== What is being asked ==
Starting at the line that holds "List all building", copy every line exactly through the end of the data, and no others.

Material provided section start

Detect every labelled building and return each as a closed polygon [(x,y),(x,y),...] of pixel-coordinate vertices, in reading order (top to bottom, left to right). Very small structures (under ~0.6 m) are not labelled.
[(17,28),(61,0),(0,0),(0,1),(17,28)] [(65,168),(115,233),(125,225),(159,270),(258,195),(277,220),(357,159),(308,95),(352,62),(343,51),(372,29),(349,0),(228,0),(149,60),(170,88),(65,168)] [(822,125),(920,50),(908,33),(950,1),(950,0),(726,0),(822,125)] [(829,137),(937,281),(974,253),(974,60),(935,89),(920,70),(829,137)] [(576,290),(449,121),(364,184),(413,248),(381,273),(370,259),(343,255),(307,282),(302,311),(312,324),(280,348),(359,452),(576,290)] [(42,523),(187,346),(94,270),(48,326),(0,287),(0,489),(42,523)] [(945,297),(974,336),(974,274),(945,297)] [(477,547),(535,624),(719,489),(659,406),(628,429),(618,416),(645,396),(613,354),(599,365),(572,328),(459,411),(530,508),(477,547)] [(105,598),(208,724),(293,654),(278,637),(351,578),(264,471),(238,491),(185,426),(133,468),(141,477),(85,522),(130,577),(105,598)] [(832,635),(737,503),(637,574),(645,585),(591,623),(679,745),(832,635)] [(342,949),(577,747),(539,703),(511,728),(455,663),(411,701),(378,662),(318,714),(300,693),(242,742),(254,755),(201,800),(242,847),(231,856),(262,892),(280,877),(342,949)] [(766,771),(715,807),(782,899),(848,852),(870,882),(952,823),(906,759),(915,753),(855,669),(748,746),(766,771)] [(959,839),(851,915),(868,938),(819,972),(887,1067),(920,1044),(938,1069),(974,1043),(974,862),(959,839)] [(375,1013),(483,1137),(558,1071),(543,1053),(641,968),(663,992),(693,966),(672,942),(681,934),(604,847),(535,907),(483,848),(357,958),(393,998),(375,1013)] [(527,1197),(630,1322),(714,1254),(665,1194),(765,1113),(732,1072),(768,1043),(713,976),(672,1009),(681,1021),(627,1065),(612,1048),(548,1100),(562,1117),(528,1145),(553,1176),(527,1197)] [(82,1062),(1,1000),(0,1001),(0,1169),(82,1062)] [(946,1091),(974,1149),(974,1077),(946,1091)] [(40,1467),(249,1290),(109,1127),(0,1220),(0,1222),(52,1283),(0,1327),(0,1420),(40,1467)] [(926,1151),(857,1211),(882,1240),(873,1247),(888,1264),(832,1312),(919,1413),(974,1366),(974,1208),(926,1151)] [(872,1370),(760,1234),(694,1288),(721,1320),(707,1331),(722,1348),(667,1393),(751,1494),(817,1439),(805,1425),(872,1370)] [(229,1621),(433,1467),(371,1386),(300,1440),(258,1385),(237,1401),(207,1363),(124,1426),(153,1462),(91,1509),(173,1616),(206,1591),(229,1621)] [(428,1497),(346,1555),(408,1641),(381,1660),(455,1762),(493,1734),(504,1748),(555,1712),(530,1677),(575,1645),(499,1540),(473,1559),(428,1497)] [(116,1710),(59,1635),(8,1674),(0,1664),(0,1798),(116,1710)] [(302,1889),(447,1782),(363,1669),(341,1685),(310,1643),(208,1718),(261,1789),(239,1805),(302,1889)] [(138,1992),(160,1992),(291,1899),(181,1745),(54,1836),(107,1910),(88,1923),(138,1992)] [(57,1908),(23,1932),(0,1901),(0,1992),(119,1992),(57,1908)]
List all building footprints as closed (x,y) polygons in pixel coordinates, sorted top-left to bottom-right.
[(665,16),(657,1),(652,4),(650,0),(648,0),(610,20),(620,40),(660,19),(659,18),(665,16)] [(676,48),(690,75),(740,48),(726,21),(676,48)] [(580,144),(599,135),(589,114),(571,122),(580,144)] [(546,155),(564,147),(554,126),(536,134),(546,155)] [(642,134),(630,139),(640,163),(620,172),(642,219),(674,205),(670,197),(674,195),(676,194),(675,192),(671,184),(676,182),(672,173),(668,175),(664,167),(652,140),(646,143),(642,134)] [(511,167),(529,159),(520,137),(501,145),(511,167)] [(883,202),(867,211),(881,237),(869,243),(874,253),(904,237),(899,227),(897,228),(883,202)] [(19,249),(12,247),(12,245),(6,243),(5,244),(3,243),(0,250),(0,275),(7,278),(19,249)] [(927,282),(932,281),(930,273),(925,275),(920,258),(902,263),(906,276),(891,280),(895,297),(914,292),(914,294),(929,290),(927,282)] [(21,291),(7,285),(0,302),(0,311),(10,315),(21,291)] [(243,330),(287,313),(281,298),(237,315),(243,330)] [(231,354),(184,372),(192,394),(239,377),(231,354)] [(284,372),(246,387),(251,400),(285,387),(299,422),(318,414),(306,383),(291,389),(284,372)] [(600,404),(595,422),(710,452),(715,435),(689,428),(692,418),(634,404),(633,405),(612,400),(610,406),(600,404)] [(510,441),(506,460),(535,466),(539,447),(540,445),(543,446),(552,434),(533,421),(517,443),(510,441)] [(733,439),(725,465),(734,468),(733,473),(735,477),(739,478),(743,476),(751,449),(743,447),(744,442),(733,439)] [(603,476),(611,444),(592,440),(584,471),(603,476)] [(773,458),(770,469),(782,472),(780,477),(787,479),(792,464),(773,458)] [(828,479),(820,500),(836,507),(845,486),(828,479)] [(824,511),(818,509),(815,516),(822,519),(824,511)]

Material provided section end

== Reply ==
List all building footprints as closed (x,y) polygons in pixel coordinates, sorted top-left to bottom-right.
[(665,16),(657,1),(652,4),(650,0),(648,0),(610,20),(620,40),(660,19),(659,18),(665,16)] [(676,48),(690,75),(740,48),(726,21),(676,48)] [(580,144),(599,135),(589,114),(571,122),(580,144)] [(546,155),(564,147),(554,126),(536,134),(546,155)] [(642,134),(630,139),(640,163),(620,172),(642,219),(674,205),(670,197),(674,195),(676,194),(675,192),(671,184),(676,182),(672,173),(668,175),(664,167),(652,140),(646,143),(642,134)] [(511,167),(529,159),(520,137),(501,145),(511,167)] [(883,202),(867,211),(881,237),(869,243),(874,253),(904,237),(899,227),(897,228),(883,202)] [(19,249),(12,247),(12,245),(6,243),(5,244),(3,243),(0,250),(0,275),(7,278),(19,249)] [(927,282),(932,281),(930,273),(925,275),(920,258),(902,263),(906,276),(891,280),(895,297),(914,292),(914,294),(929,290),(927,282)] [(21,291),(7,285),(0,302),(0,311),(10,315),(21,291)] [(243,330),(287,313),(281,298),(237,315),(243,330)] [(231,354),(184,372),(192,394),(239,377),(231,354)] [(284,372),(246,387),(251,400),(285,387),(299,422),(318,414),(306,383),(291,389),(284,372)] [(600,404),(595,422),(710,452),(715,435),(689,428),(692,418),(634,404),(633,405),(612,400),(610,406),(600,404)] [(510,441),(506,460),(535,466),(539,447),(540,445),(543,446),(552,434),(533,421),(517,443),(510,441)] [(733,439),(725,465),(734,468),(733,473),(735,477),(739,478),(743,476),(751,449),(743,447),(744,442),(733,439)] [(603,476),(611,444),(592,440),(584,471),(603,476)] [(773,458),(770,469),(782,472),(780,477),(787,479),(792,464),(773,458)] [(828,479),(820,500),(836,507),(845,486),(828,479)] [(824,511),(818,509),(815,516),(822,519),(824,511)]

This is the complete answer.